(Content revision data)

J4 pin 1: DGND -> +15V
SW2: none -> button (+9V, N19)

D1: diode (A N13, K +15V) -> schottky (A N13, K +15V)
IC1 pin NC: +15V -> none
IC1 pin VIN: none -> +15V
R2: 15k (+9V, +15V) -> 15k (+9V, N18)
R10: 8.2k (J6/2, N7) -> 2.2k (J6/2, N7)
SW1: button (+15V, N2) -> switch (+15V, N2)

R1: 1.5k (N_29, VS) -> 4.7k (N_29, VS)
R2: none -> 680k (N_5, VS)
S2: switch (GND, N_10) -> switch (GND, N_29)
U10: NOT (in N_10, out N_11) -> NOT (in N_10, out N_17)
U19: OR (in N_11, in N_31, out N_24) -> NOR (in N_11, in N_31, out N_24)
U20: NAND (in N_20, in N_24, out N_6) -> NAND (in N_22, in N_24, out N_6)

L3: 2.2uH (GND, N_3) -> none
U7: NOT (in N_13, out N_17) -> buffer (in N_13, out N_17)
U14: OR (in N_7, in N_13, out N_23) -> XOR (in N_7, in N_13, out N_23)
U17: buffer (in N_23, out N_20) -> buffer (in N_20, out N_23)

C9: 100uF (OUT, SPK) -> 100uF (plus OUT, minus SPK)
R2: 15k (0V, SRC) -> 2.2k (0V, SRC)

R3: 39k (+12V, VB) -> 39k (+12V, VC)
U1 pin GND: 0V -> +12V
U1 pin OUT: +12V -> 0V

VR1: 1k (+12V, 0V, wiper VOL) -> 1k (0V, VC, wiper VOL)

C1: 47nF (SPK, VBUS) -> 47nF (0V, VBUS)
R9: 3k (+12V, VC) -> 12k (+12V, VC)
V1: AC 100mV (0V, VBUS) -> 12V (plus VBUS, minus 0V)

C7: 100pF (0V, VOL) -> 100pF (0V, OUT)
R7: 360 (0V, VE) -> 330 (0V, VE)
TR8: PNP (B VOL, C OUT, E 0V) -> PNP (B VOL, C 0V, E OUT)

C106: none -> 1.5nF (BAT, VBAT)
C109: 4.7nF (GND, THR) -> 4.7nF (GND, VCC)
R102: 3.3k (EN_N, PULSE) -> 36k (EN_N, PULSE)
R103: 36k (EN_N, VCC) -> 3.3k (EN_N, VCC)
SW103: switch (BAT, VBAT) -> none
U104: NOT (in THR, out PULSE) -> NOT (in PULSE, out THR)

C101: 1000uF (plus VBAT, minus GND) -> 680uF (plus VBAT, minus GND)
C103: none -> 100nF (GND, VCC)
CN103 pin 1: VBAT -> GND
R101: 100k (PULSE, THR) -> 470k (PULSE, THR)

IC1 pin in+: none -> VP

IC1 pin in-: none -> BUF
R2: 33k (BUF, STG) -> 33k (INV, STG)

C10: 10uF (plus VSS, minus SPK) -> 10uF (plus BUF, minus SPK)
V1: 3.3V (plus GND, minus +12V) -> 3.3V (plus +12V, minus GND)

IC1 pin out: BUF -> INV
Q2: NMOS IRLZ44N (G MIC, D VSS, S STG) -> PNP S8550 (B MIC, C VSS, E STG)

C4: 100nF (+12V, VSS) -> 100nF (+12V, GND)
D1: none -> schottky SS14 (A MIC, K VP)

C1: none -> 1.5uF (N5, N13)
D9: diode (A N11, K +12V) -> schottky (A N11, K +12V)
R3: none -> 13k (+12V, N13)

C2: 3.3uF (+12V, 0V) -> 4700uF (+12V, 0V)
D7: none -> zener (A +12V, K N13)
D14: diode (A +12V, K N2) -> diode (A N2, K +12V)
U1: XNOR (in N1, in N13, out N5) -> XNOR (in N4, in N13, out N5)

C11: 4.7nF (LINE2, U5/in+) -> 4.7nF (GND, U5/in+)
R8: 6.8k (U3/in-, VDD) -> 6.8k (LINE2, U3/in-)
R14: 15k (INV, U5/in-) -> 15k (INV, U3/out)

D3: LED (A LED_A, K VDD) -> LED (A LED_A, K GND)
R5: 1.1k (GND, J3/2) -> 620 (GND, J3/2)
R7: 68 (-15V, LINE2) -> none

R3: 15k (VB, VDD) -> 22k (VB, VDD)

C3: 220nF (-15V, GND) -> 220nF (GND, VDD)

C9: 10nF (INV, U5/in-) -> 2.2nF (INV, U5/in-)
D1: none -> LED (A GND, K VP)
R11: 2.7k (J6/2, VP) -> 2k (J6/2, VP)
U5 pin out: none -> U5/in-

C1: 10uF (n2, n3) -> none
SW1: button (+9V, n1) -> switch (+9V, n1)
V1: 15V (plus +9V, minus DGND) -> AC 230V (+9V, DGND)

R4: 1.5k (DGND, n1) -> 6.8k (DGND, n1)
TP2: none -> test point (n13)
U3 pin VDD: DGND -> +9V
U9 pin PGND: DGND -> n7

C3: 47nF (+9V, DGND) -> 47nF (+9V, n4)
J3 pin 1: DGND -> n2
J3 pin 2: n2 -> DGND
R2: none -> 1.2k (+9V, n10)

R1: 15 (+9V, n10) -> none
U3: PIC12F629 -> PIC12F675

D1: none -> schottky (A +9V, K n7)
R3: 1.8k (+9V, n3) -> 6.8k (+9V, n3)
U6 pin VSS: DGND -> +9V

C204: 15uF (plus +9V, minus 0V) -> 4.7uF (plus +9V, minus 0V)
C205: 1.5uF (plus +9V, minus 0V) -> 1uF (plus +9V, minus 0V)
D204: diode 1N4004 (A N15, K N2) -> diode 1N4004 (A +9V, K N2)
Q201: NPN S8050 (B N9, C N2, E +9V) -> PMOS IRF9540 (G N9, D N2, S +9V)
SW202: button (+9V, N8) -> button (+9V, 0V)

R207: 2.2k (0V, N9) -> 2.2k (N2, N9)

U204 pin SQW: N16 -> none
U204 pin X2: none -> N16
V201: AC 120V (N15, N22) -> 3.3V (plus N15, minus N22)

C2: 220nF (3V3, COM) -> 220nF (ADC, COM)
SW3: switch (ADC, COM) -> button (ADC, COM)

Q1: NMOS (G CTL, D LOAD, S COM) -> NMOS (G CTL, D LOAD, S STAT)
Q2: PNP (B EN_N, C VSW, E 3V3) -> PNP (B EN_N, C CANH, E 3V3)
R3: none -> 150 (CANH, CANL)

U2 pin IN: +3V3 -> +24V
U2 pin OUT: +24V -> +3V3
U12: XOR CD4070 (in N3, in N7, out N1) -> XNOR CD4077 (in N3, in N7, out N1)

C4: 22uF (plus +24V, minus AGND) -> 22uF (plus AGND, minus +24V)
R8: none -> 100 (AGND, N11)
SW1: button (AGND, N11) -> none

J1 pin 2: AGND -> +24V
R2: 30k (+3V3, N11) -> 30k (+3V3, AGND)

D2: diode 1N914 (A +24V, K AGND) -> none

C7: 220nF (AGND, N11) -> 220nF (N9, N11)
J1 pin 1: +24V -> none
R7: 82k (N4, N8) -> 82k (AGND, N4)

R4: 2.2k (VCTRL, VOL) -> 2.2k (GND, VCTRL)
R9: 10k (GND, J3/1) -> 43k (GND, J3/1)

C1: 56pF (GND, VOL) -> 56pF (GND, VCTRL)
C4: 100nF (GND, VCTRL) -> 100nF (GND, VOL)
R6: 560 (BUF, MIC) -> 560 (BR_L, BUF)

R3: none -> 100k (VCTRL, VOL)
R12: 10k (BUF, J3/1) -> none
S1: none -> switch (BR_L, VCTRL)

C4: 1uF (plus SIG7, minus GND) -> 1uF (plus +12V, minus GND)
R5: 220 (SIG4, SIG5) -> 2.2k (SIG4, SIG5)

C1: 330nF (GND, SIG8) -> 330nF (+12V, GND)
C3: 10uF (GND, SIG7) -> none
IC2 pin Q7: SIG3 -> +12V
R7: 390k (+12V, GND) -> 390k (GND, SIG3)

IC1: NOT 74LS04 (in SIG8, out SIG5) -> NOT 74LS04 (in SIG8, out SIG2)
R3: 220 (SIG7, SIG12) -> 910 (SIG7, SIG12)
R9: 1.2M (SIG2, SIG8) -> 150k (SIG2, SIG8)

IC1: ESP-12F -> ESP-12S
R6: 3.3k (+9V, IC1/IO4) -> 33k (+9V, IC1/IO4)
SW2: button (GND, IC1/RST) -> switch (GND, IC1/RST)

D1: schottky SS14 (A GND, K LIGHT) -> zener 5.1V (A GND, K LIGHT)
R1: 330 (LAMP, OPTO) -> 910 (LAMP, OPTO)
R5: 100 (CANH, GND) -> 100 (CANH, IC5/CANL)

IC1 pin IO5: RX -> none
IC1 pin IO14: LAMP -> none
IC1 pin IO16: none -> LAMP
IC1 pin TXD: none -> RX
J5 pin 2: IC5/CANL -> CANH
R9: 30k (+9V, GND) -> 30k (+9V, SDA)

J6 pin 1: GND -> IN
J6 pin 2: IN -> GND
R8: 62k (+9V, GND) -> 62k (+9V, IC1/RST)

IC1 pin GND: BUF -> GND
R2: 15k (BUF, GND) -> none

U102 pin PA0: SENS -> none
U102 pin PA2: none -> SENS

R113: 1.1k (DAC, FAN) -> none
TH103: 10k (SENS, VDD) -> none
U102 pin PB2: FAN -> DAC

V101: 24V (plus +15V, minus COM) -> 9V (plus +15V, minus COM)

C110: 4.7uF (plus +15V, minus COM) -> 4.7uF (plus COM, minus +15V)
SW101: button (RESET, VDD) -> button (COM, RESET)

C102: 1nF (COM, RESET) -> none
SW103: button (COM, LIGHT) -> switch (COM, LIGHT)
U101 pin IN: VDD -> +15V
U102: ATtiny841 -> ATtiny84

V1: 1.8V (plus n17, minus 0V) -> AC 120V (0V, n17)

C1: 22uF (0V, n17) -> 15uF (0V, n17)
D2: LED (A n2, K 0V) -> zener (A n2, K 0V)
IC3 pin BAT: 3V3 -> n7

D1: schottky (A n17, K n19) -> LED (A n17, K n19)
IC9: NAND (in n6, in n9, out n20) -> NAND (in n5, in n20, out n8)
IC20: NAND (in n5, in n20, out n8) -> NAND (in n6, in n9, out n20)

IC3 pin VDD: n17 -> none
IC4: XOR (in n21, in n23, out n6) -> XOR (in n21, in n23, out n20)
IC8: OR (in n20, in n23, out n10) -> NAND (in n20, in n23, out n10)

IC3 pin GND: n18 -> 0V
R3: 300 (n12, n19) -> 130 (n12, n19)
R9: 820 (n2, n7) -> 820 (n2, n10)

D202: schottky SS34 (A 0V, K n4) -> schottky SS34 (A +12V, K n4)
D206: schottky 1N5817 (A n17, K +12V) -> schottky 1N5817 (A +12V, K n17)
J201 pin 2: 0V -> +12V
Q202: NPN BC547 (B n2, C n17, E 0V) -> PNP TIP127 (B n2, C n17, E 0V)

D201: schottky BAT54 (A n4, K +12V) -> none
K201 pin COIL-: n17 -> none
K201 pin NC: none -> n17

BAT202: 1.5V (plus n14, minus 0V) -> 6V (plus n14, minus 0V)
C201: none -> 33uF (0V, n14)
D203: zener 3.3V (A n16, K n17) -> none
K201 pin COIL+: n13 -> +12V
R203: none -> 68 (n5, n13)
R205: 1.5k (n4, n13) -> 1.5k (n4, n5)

• _EXERCISE DIRECTIONS_: Of the entries above, transcribe exactly those lines that fall between the line containing "C4: 100nF (GND, VCTRL) -> 100nF (GND, VOL)" and the line containing "R3: 220 (SIG7, SIG12) -> 910 (SIG7, SIG12)", together with those two lines.

• _PROBLEM SOLUTION_:
C4: 100nF (GND, VCTRL) -> 100nF (GND, VOL)
R6: 560 (BUF, MIC) -> 560 (BR_L, BUF)

R3: none -> 100k (VCTRL, VOL)
R12: 10k (BUF, J3/1) -> none
S1: none -> switch (BR_L, VCTRL)

C4: 1uF (plus SIG7, minus GND) -> 1uF (plus +12V, minus GND)
R5: 220 (SIG4, SIG5) -> 2.2k (SIG4, SIG5)

C1: 330nF (GND, SIG8) -> 330nF (+12V, GND)
C3: 10uF (GND, SIG7) -> none
IC2 pin Q7: SIG3 -> +12V
R7: 390k (+12V, GND) -> 390k (GND, SIG3)

IC1: NOT 74LS04 (in SIG8, out SIG5) -> NOT 74LS04 (in SIG8, out SIG2)
R3: 220 (SIG7, SIG12) -> 910 (SIG7, SIG12)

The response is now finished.